• TASK STATEMENT: Reproduce every entry that follows word for word, but omit the images.

Structured diff data:

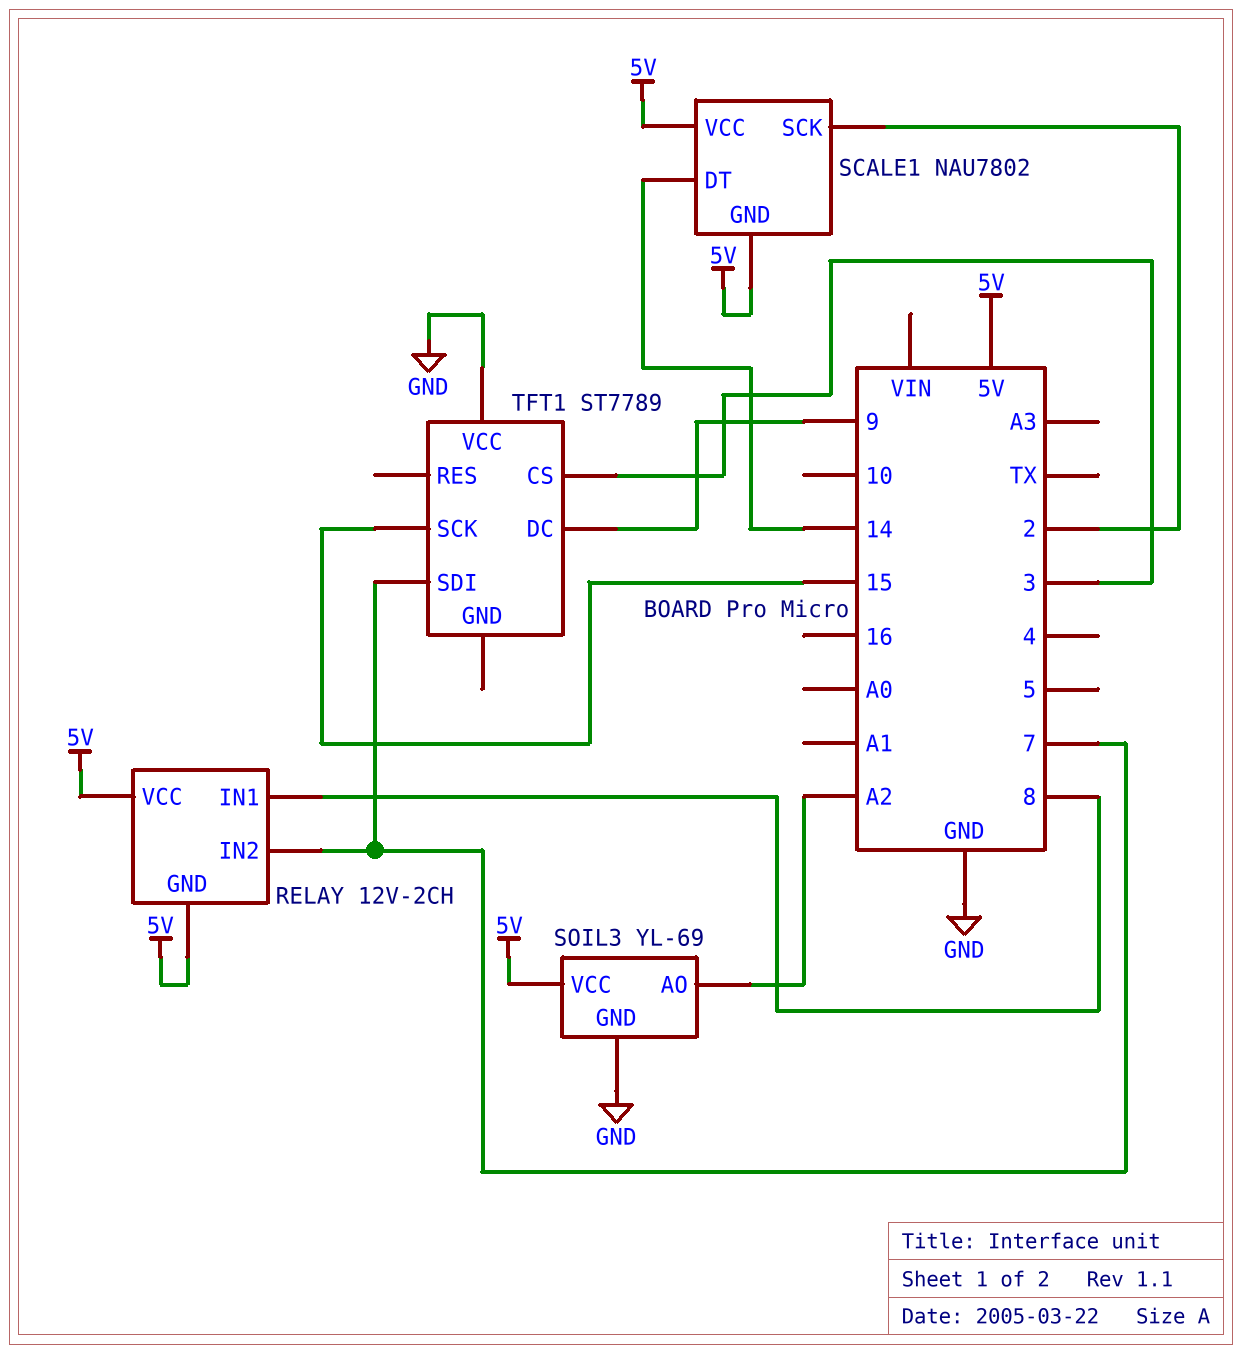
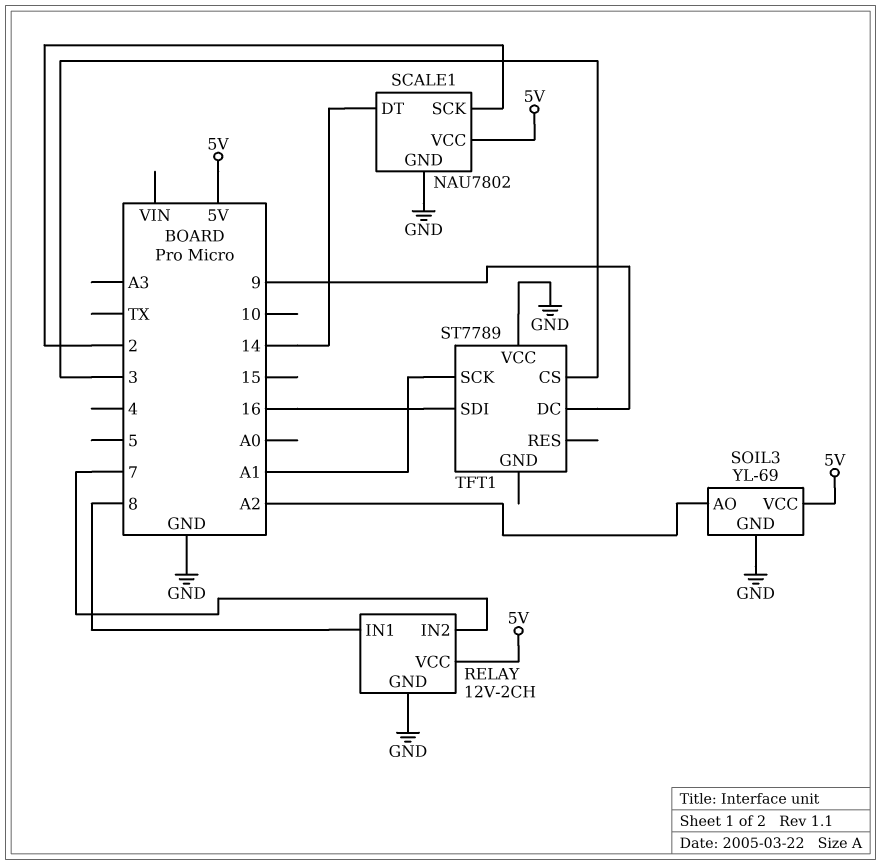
RELAY pin GND: 5V -> GND
SCALE1 pin GND: 5V -> GND
TFT1 pin SCK: 15 -> A1
TFT1 pin SDI: 7 -> 16

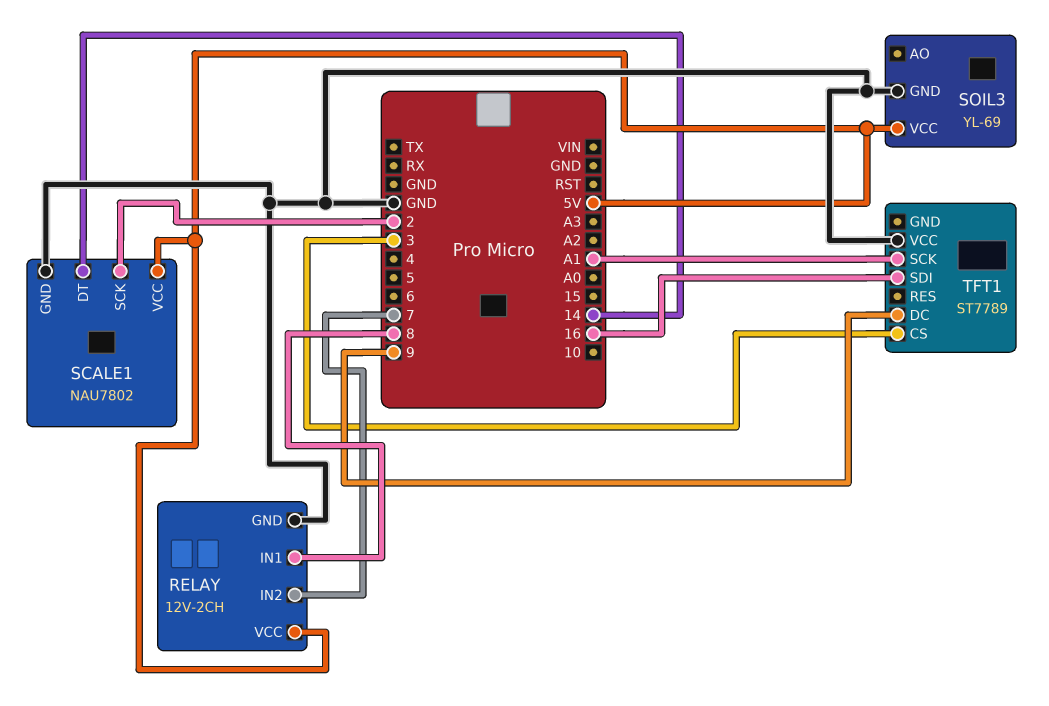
SOIL3 pin AO: A2 -> none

• EXERCISE ANSWER:
RELAY pin GND: 5V -> GND
SCALE1 pin GND: 5V -> GND
TFT1 pin SCK: 15 -> A1
TFT1 pin SDI: 7 -> 16

SOIL3 pin AO: A2 -> none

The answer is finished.